** EXERCISE **
Please reproduce every record exactly as written, leaving out the pictures.

** EXTRACTED MATERIAL **
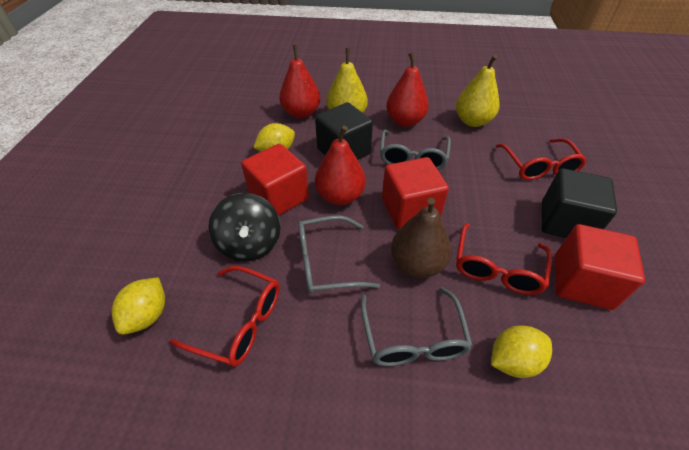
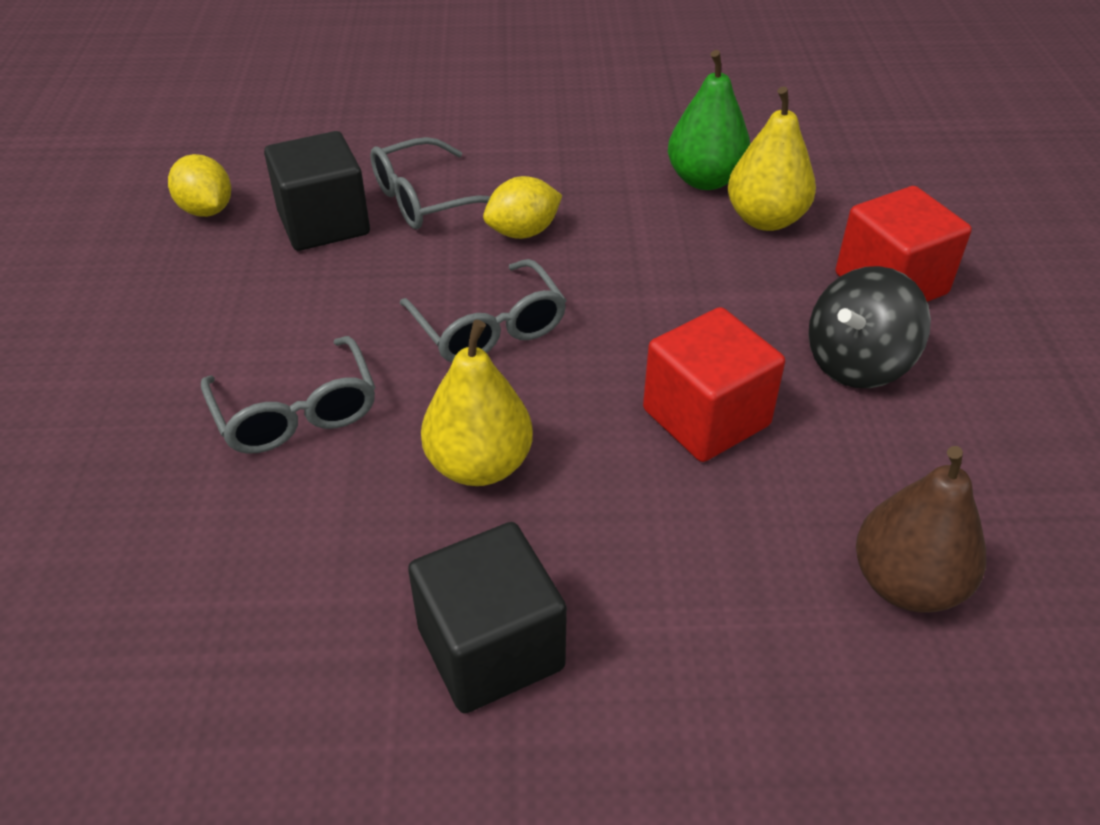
green pear: 0 -> 1
red cube: 3 -> 2
red glasses: 3 -> 0
red pear: 3 -> 0
yellow lemon: 3 -> 2

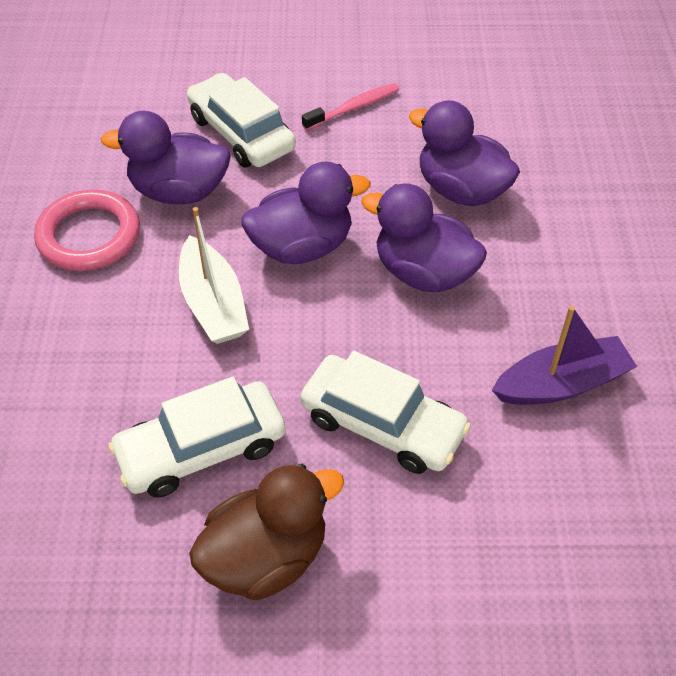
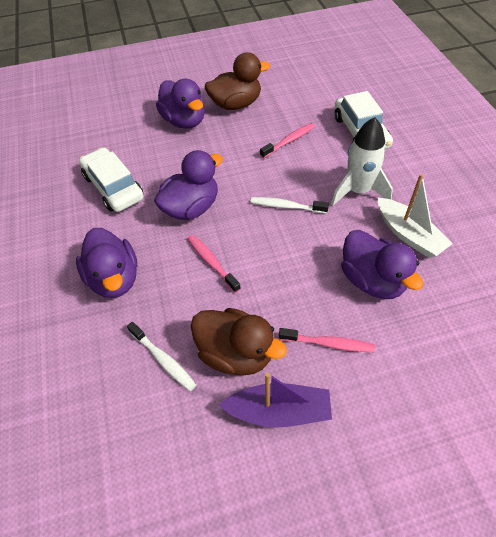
brown duck: 1 -> 2
pink ring: 1 -> 0
pink toothbrush: 1 -> 3
white car: 3 -> 2
white rocket: 0 -> 1
white toothbrush: 0 -> 2

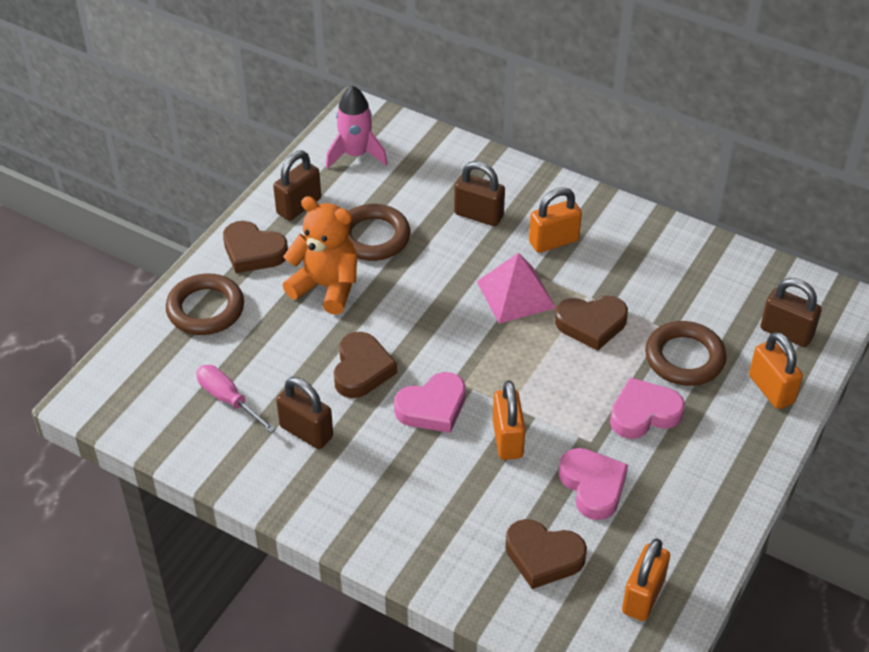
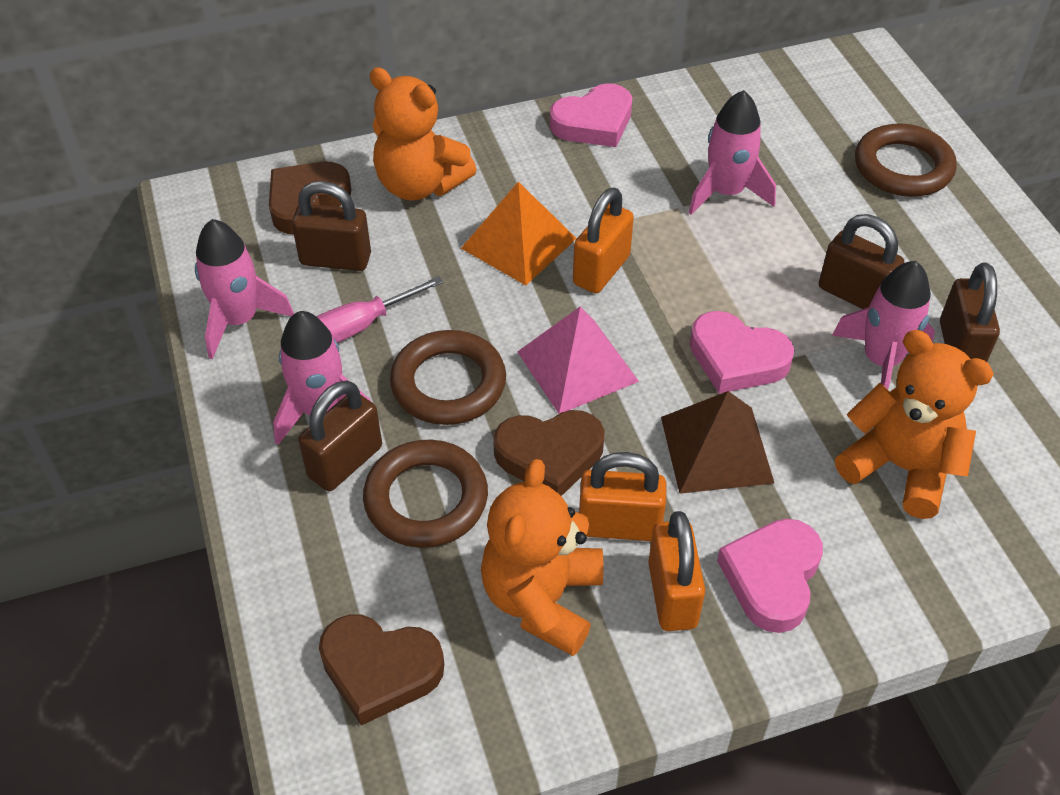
brown heart: 4 -> 3
brown pyramid: 0 -> 1
orange padlock: 4 -> 3
orange pyramid: 0 -> 1
orange teddy bear: 1 -> 3
pink rocket: 1 -> 4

** COMPLETED TASK **
green pear: 0 -> 1
red cube: 3 -> 2
red glasses: 3 -> 0
red pear: 3 -> 0
yellow lemon: 3 -> 2

brown duck: 1 -> 2
pink ring: 1 -> 0
pink toothbrush: 1 -> 3
white car: 3 -> 2
white rocket: 0 -> 1
white toothbrush: 0 -> 2

brown heart: 4 -> 3
brown pyramid: 0 -> 1
orange padlock: 4 -> 3
orange pyramid: 0 -> 1
orange teddy bear: 1 -> 3
pink rocket: 1 -> 4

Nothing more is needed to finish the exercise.